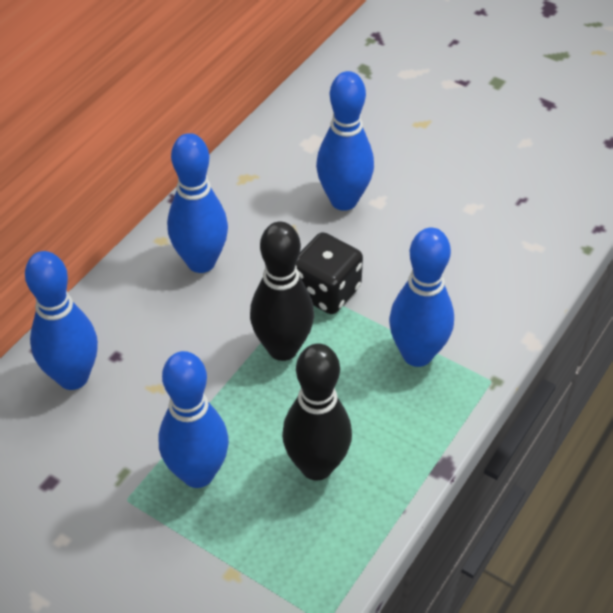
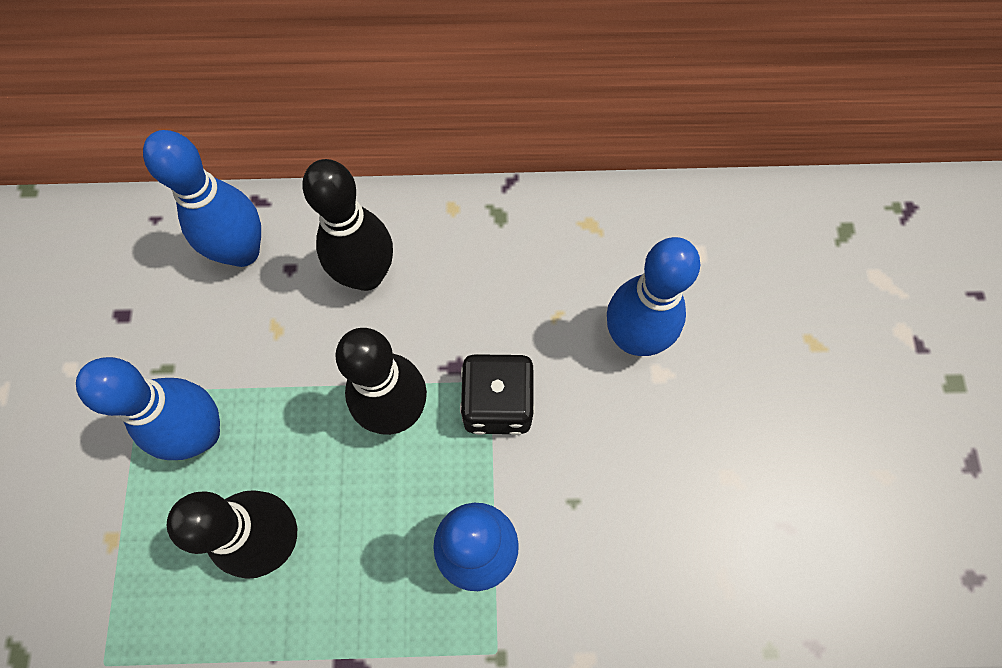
camera: 55 degrees right, 20 degrees up
blue bowling pin [167,133,228,273] -> none
none -> black bowling pin [302,159,393,291]

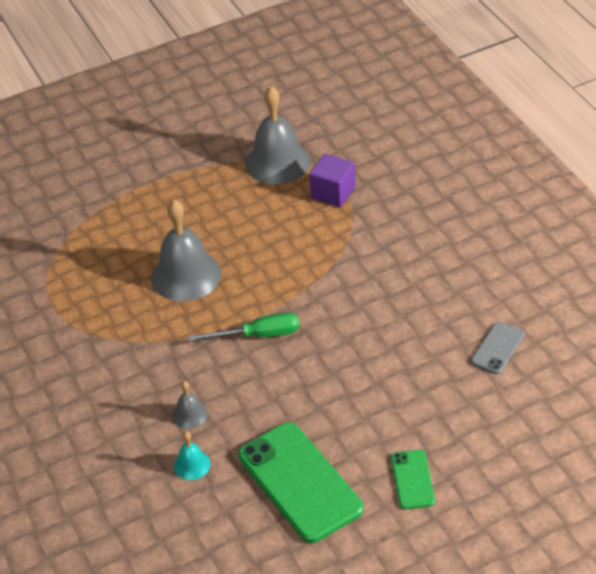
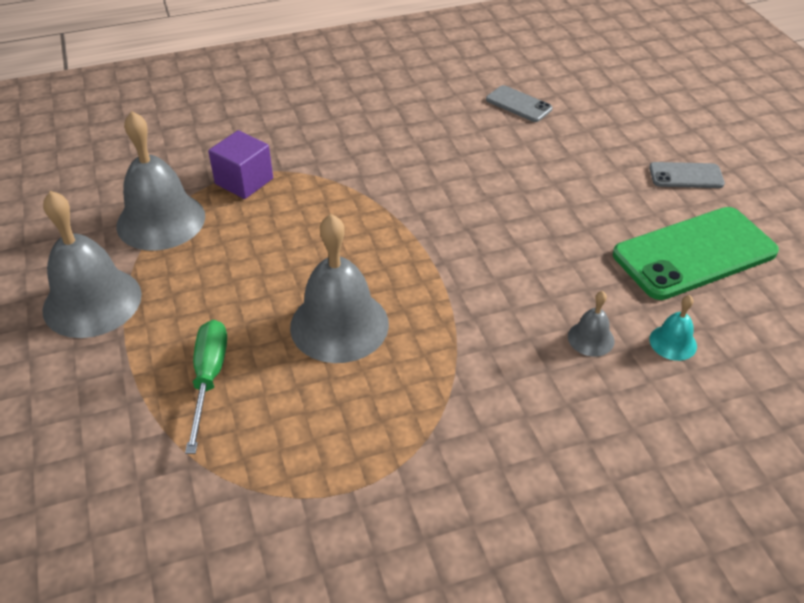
camera: 85 degrees left, 0 degrees up
green screwdriver [188,312,299,342] -> green screwdriver moved to [185,320,227,454]
green phone [391,450,435,509] -> grey phone [649,162,725,188]
none -> grey bell [42,191,142,338]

******

PROBLEM TO SOLVE ::
The records above should be copied word for word, with the pictures left out.

RESPONSE TO THIS TASK ::
camera: 55 degrees right, 20 degrees up
blue bowling pin [167,133,228,273] -> none
none -> black bowling pin [302,159,393,291]

camera: 85 degrees left, 0 degrees up
green screwdriver [188,312,299,342] -> green screwdriver moved to [185,320,227,454]
green phone [391,450,435,509] -> grey phone [649,162,725,188]
none -> grey bell [42,191,142,338]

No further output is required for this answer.